- **Problem description**
Print the line that contains "(439, 379) = (710, 565): brown" and every line after it through the last line of the records below, exactly as written and nothing else.

[[ Data in this exercise, beginning ]]

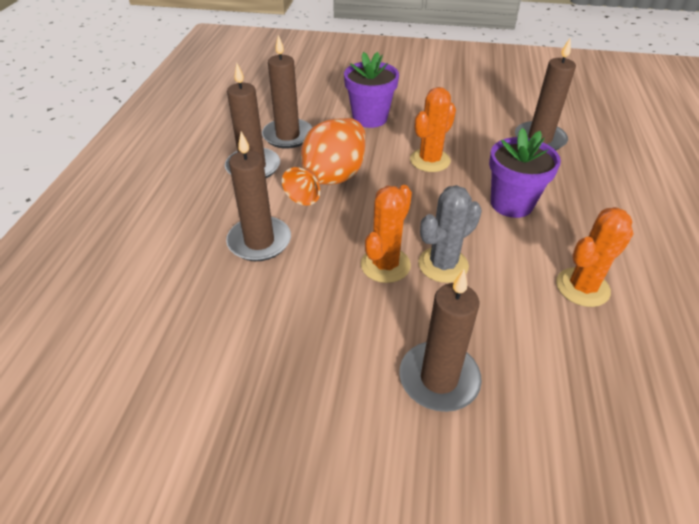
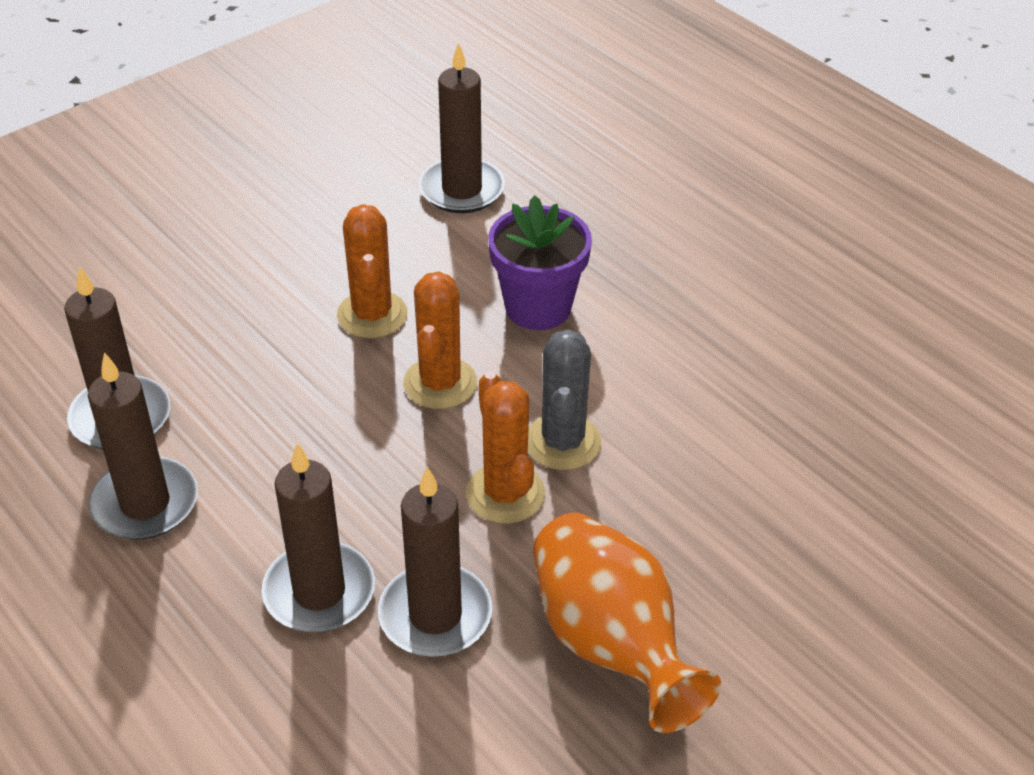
camera: 50 degrees left, 0 degrees up
(330, 181) = (286, 439): orange vase -> orange vase (611, 645)
(370, 118) = (202, 304): purple flower pot -> none
(439, 379) = (710, 565): brown candle -> brown candle (435, 615)
(582, 287) = (716, 357): orange cactus -> orange cactus (440, 383)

[[ Data in this exercise, end ]]

- **Written solution**
(439, 379) = (710, 565): brown candle -> brown candle (435, 615)
(582, 287) = (716, 357): orange cactus -> orange cactus (440, 383)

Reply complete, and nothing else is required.